┌─ Information given

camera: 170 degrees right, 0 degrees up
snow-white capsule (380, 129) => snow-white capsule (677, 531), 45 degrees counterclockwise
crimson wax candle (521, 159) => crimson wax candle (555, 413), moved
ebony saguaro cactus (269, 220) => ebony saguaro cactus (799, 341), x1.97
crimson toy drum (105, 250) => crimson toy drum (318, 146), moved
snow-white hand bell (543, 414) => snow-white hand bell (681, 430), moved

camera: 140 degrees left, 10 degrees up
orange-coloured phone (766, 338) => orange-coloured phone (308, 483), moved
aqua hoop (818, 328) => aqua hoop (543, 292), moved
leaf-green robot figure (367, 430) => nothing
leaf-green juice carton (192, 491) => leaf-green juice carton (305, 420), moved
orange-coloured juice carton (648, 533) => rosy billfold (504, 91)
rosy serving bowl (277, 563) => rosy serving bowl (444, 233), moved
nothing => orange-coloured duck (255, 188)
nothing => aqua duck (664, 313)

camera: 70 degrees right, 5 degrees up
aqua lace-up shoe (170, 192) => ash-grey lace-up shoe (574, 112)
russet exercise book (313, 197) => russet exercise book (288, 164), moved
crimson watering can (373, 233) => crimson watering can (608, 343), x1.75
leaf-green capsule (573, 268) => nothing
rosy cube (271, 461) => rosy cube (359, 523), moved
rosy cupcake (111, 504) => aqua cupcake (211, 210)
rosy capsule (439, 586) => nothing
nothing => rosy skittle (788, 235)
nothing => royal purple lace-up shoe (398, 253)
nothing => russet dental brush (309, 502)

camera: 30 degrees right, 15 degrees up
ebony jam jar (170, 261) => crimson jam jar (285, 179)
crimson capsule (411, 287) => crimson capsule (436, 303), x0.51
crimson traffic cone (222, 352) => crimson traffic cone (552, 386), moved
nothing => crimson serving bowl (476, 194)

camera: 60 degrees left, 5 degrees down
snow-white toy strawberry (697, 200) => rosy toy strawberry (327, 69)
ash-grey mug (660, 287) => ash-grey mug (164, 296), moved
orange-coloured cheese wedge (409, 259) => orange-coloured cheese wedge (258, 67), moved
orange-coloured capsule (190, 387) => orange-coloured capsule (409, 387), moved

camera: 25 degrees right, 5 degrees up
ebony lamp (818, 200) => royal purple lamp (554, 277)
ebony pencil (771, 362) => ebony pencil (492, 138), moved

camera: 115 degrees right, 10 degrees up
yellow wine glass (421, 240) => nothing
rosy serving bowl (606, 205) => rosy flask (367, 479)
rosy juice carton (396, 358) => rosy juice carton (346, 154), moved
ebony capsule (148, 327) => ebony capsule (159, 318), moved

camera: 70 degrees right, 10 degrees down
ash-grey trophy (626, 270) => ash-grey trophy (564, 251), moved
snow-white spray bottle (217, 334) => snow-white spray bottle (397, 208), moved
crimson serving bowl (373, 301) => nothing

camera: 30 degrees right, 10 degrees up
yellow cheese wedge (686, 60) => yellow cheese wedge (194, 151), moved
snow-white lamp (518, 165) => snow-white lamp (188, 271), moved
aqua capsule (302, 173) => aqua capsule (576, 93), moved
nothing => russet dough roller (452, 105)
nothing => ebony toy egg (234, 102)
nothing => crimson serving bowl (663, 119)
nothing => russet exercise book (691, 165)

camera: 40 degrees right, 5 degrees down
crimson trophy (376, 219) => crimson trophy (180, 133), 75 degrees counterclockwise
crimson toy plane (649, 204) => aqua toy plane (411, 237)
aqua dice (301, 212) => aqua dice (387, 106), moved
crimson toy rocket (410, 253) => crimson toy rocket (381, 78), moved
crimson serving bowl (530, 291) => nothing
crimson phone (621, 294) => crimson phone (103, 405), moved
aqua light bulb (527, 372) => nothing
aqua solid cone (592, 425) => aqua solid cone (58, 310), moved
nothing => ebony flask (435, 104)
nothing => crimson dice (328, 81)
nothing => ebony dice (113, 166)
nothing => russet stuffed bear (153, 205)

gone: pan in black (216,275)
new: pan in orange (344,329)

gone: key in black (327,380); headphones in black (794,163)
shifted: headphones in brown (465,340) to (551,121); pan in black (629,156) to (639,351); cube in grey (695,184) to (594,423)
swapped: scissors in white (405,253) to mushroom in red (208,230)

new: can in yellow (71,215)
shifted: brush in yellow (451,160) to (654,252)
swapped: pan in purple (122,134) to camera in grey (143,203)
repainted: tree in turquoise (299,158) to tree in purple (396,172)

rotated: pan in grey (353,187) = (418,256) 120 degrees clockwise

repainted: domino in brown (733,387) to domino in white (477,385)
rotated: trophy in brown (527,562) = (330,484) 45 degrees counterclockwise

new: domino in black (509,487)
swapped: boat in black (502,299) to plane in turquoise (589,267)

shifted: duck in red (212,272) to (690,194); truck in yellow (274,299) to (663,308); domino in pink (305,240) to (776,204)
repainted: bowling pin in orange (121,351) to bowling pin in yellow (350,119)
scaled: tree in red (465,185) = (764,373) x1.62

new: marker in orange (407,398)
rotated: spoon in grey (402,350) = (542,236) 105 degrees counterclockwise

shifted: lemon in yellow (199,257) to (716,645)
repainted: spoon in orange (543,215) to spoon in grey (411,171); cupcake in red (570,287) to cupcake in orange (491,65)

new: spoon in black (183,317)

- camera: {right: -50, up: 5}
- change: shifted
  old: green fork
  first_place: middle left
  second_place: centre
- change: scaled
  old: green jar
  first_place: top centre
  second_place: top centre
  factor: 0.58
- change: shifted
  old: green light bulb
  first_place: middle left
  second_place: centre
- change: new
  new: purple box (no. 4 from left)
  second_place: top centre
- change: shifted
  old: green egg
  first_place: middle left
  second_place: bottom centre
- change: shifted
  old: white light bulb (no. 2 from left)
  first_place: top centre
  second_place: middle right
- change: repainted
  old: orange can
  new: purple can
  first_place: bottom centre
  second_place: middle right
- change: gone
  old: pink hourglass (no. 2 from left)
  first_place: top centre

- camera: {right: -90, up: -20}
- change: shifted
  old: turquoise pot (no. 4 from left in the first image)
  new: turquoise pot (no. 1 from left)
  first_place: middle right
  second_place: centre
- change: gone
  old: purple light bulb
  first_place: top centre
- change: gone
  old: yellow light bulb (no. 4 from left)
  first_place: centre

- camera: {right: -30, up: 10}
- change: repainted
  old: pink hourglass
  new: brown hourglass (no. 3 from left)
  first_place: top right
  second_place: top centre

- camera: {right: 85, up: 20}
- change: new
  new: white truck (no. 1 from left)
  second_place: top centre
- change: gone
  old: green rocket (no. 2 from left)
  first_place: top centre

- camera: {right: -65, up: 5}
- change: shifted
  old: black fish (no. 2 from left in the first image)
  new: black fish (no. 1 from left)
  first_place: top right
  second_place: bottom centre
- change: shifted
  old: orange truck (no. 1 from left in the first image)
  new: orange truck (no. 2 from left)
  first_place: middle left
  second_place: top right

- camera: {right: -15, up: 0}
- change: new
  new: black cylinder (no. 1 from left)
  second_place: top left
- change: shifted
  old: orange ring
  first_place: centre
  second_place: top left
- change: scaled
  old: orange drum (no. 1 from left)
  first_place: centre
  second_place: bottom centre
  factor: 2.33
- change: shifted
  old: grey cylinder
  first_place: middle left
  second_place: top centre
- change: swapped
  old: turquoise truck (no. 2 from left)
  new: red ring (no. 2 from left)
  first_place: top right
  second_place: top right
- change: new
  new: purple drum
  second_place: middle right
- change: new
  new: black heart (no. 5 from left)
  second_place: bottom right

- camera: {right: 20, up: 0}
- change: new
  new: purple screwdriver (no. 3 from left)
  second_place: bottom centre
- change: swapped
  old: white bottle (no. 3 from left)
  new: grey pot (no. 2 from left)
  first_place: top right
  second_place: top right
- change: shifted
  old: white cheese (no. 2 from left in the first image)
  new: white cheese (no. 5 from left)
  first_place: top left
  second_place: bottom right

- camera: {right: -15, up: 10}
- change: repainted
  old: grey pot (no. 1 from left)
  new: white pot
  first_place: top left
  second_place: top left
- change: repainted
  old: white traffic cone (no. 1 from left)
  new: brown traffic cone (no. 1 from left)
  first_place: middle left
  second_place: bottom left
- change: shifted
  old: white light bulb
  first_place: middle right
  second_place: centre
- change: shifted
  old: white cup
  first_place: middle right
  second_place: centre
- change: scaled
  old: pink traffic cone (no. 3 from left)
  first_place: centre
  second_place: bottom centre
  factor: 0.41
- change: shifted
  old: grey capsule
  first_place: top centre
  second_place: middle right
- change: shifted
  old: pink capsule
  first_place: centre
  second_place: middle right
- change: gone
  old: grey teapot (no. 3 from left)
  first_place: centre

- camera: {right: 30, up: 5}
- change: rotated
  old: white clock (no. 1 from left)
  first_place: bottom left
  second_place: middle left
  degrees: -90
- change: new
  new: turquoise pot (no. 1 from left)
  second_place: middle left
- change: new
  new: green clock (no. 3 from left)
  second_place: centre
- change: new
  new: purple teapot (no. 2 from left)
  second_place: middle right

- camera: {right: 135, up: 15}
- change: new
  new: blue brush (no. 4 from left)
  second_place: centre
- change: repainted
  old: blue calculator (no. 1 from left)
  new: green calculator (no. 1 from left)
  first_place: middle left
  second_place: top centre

└─

Problem to work on:
Look through the entries above and quote exactly the lines from the line with "ebony saguaro cactus (269, 220)" to the line with "crimson toy drum (105, 250)", counting both of those lines.

Output for this exercise:
ebony saguaro cactus (269, 220) => ebony saguaro cactus (799, 341), x1.97
crimson toy drum (105, 250) => crimson toy drum (318, 146), moved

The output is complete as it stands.